**Exercise**
Each line in the entries below that holds the string "none" is to be listed.

(Data extracts)

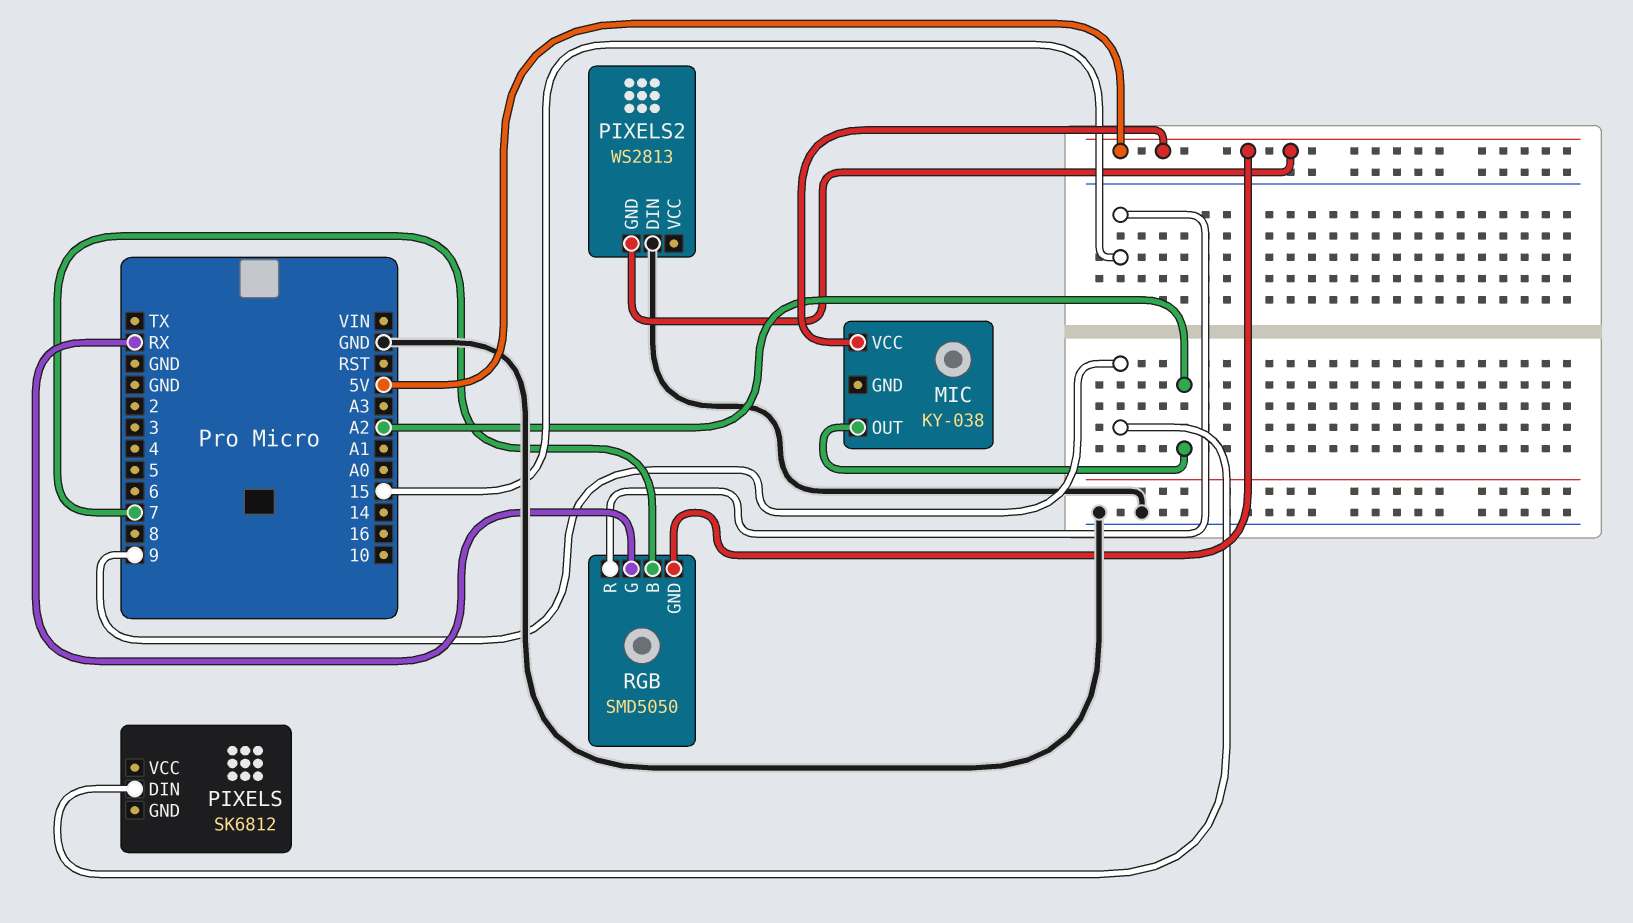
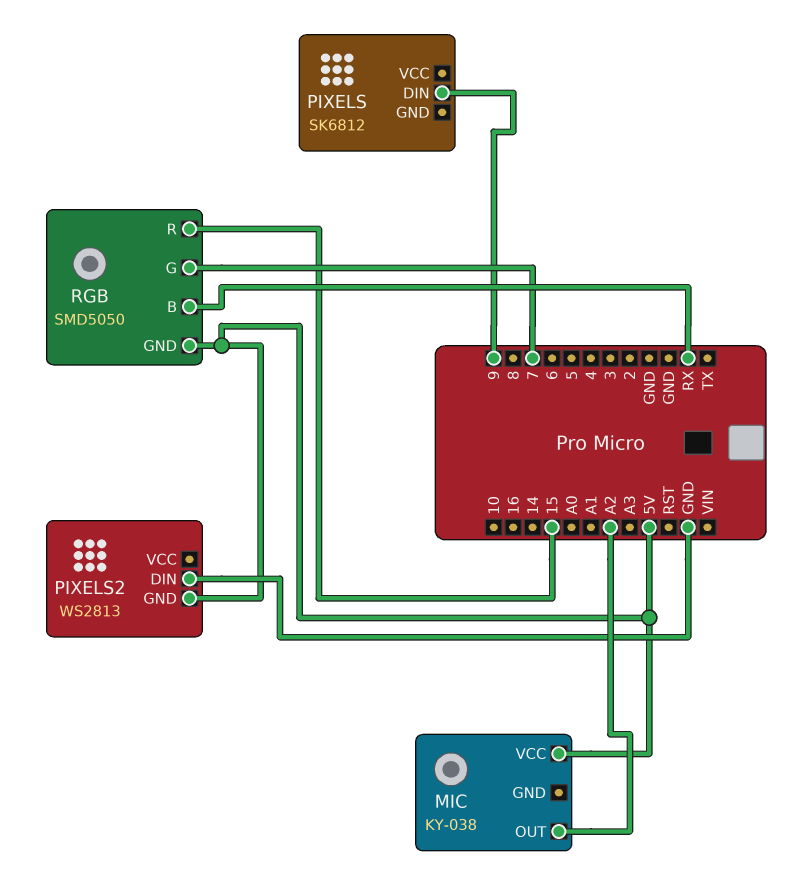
RGB pin B: 7 -> RX
RGB pin G: RX -> 7

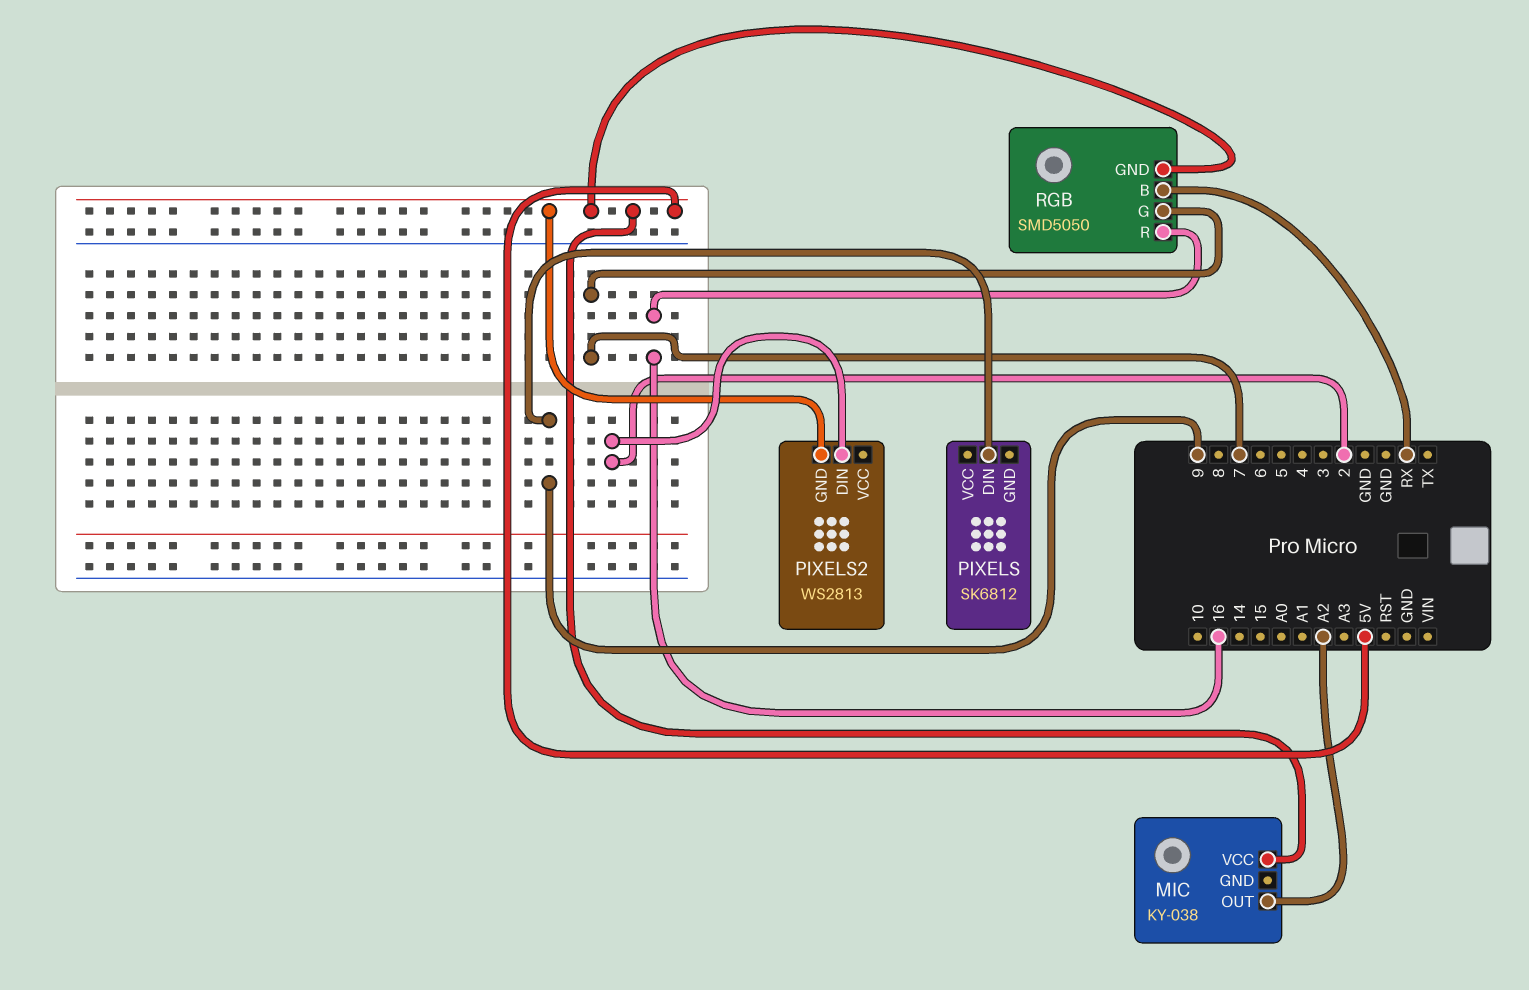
PIXELS2 pin DIN: GND -> 2
RGB pin R: 15 -> 16

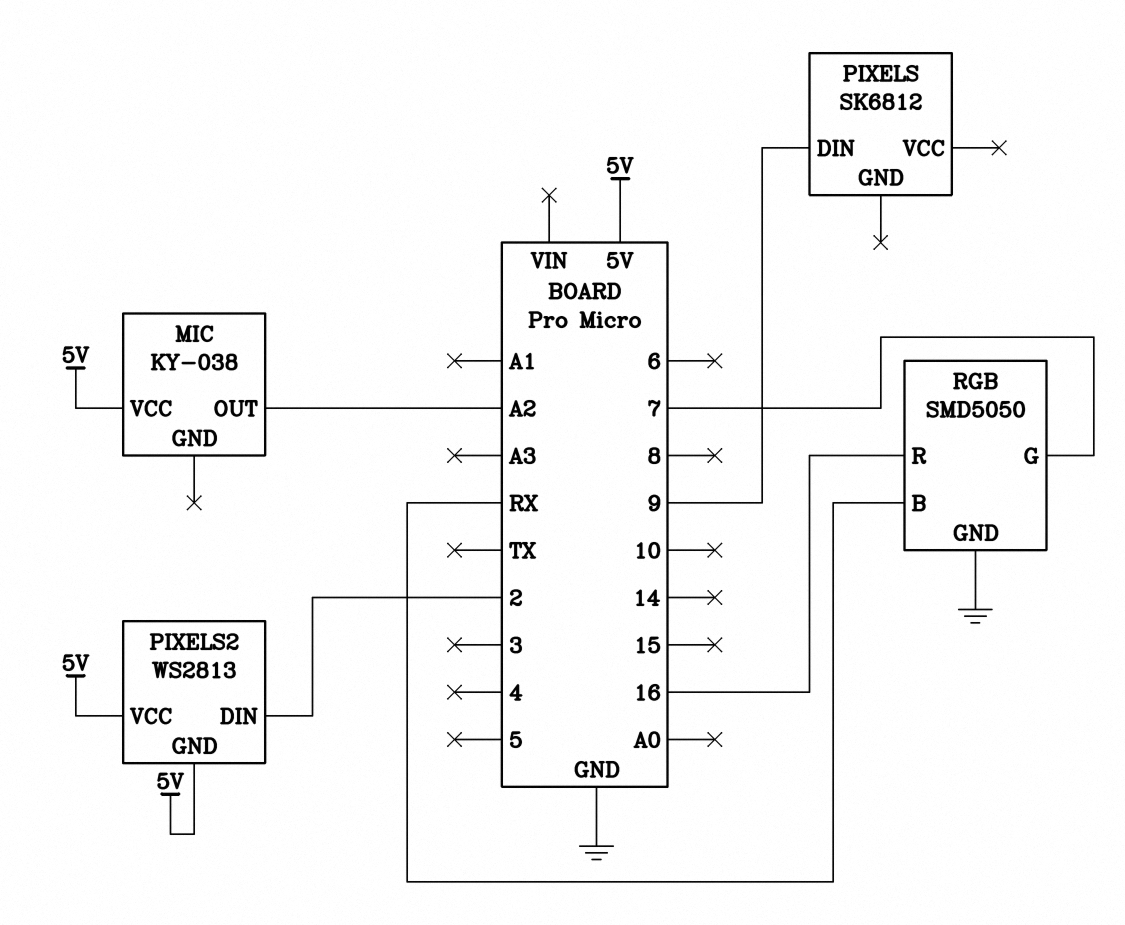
PIXELS2 pin VCC: none -> 5V
RGB pin GND: 5V -> GND

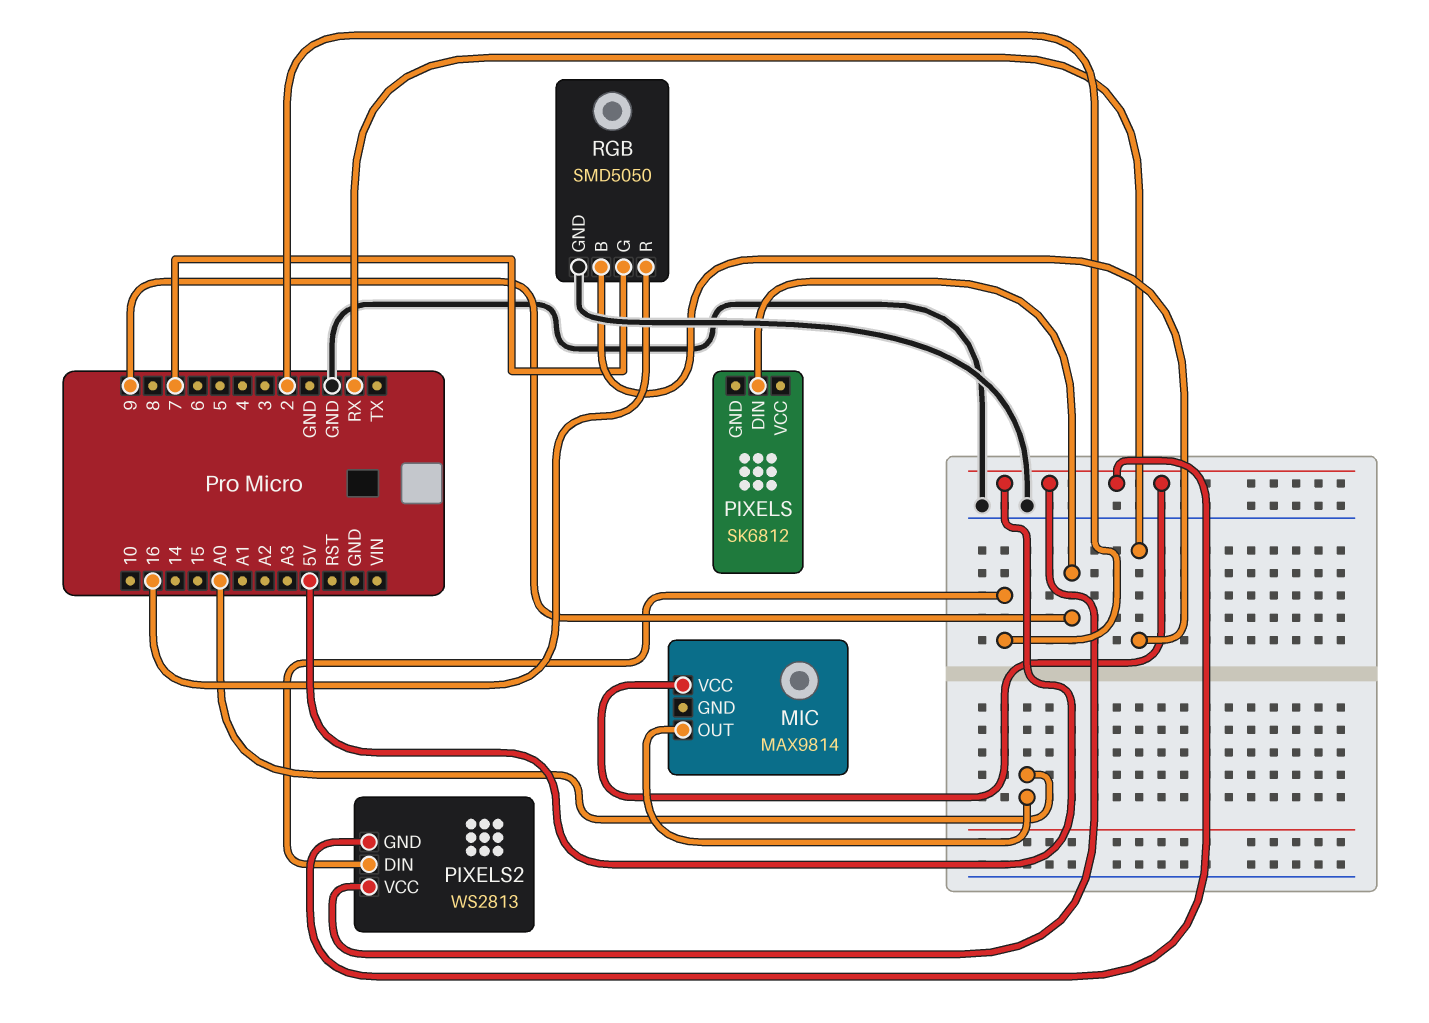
MIC: KY-038 -> MAX9814
MIC pin OUT: A2 -> A0

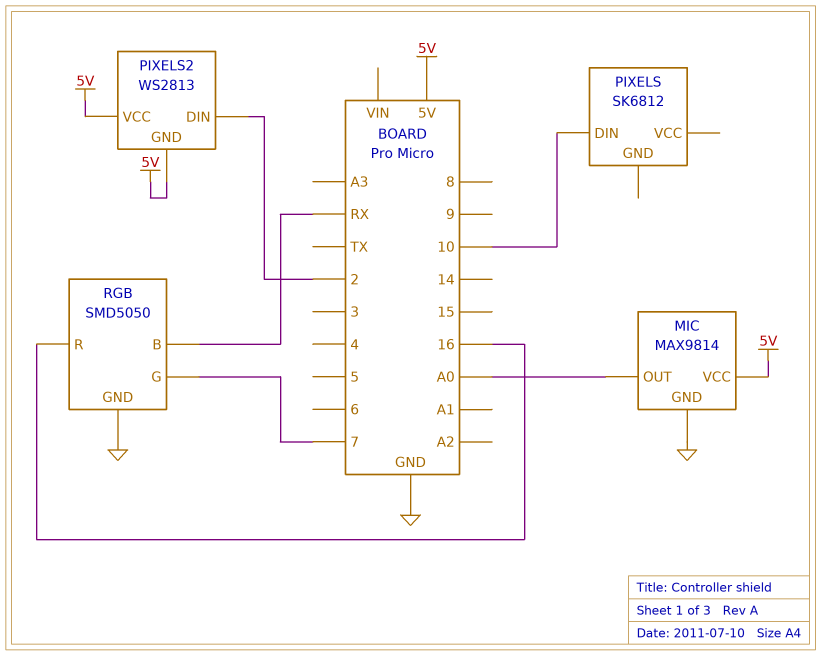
MIC pin GND: none -> GND
PIXELS pin DIN: 9 -> 10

(End Data extracts)

**Response to the task**
PIXELS2 pin VCC: none -> 5V
MIC pin GND: none -> GND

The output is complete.